## YOUR GOAL:
Among the records below, find the lines with the word "VCTRL" and copy them.

|---|

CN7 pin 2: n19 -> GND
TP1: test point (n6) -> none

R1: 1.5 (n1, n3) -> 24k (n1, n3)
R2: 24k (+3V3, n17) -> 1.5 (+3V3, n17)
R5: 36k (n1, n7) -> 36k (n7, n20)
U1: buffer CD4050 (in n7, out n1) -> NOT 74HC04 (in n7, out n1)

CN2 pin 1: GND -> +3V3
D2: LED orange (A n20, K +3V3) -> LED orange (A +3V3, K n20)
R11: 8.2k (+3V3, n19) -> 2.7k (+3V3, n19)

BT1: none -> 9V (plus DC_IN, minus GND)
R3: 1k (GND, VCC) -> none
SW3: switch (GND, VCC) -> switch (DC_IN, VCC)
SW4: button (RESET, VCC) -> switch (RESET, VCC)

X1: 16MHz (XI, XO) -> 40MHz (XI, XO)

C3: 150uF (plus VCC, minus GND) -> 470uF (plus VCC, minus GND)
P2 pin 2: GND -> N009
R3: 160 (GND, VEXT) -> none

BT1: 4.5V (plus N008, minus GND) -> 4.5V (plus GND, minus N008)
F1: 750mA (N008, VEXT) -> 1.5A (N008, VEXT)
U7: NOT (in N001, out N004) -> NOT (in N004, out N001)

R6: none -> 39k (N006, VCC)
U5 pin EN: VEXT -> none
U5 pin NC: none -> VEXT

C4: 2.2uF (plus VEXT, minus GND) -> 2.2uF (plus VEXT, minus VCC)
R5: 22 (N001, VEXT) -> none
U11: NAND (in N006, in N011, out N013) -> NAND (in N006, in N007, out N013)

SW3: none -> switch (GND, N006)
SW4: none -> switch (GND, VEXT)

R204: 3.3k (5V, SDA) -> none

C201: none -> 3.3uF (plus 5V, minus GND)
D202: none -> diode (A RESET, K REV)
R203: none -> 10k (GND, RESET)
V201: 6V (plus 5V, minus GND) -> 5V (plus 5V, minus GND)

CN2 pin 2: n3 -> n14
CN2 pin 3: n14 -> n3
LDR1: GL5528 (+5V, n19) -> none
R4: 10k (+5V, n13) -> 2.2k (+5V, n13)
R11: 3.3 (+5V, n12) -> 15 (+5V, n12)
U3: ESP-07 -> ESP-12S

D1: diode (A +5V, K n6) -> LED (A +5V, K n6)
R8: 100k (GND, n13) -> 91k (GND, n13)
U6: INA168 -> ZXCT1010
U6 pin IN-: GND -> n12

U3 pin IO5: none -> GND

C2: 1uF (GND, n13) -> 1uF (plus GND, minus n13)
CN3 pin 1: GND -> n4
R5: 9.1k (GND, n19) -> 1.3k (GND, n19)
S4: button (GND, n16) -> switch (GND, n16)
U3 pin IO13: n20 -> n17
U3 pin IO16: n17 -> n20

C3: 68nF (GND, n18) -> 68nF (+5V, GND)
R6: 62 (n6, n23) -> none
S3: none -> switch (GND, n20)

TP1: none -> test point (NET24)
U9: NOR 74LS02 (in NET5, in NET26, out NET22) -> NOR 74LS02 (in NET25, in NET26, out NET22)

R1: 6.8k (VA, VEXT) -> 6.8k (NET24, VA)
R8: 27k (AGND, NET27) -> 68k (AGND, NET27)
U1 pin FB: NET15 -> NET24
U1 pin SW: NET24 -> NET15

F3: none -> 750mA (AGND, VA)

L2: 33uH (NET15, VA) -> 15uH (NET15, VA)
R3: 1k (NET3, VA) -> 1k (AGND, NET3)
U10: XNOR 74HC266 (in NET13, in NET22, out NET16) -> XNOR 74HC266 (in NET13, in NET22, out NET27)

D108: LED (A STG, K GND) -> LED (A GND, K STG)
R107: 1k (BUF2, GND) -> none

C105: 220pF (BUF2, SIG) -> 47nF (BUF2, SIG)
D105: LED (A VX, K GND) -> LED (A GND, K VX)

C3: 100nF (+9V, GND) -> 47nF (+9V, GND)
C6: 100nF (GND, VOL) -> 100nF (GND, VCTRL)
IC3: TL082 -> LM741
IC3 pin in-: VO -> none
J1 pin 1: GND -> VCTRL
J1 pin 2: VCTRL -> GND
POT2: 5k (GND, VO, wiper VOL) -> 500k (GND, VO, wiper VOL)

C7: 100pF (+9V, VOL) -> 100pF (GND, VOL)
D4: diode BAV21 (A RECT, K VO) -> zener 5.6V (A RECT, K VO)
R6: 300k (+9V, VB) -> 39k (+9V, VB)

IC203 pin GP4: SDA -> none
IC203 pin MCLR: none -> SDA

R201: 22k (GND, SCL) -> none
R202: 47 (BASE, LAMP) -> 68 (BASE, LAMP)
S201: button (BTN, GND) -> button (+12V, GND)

|---|

## ANSWER SPACE:
C6: 100nF (GND, VOL) -> 100nF (GND, VCTRL)
J1 pin 1: GND -> VCTRL
J1 pin 2: VCTRL -> GND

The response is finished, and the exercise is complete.